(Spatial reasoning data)
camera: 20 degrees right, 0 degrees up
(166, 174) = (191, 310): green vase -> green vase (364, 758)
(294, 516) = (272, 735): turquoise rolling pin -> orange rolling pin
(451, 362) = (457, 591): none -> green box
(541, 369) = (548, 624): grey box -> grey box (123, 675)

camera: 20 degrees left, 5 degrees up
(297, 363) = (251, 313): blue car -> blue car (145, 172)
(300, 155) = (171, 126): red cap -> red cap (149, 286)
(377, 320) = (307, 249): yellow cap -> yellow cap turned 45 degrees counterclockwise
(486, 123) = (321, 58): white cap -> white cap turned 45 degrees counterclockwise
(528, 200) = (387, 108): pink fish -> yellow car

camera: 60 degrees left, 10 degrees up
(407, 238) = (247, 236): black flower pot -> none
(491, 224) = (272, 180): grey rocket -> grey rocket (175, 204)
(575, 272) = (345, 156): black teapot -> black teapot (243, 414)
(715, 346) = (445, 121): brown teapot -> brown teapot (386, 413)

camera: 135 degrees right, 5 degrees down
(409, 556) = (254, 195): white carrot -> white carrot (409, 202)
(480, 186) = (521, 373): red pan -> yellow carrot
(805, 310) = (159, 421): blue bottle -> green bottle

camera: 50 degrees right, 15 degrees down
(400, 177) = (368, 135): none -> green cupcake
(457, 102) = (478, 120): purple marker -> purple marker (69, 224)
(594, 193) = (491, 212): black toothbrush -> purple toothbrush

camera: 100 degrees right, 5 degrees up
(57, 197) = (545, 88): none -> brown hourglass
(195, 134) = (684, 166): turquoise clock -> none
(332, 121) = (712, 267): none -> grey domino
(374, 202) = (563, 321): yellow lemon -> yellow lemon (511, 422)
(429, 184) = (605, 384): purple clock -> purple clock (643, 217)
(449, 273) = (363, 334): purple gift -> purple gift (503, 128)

Task: Your task is to restate, word for word, the line with "camera: 60 degrees left, 10 degrees up" and all lines after it, ending with the last line of the data.

Task answer:
camera: 60 degrees left, 10 degrees up
(407, 238) = (247, 236): black flower pot -> none
(491, 224) = (272, 180): grey rocket -> grey rocket (175, 204)
(575, 272) = (345, 156): black teapot -> black teapot (243, 414)
(715, 346) = (445, 121): brown teapot -> brown teapot (386, 413)

camera: 135 degrees right, 5 degrees down
(409, 556) = (254, 195): white carrot -> white carrot (409, 202)
(480, 186) = (521, 373): red pan -> yellow carrot
(805, 310) = (159, 421): blue bottle -> green bottle

camera: 50 degrees right, 15 degrees down
(400, 177) = (368, 135): none -> green cupcake
(457, 102) = (478, 120): purple marker -> purple marker (69, 224)
(594, 193) = (491, 212): black toothbrush -> purple toothbrush

camera: 100 degrees right, 5 degrees up
(57, 197) = (545, 88): none -> brown hourglass
(195, 134) = (684, 166): turquoise clock -> none
(332, 121) = (712, 267): none -> grey domino
(374, 202) = (563, 321): yellow lemon -> yellow lemon (511, 422)
(429, 184) = (605, 384): purple clock -> purple clock (643, 217)
(449, 273) = (363, 334): purple gift -> purple gift (503, 128)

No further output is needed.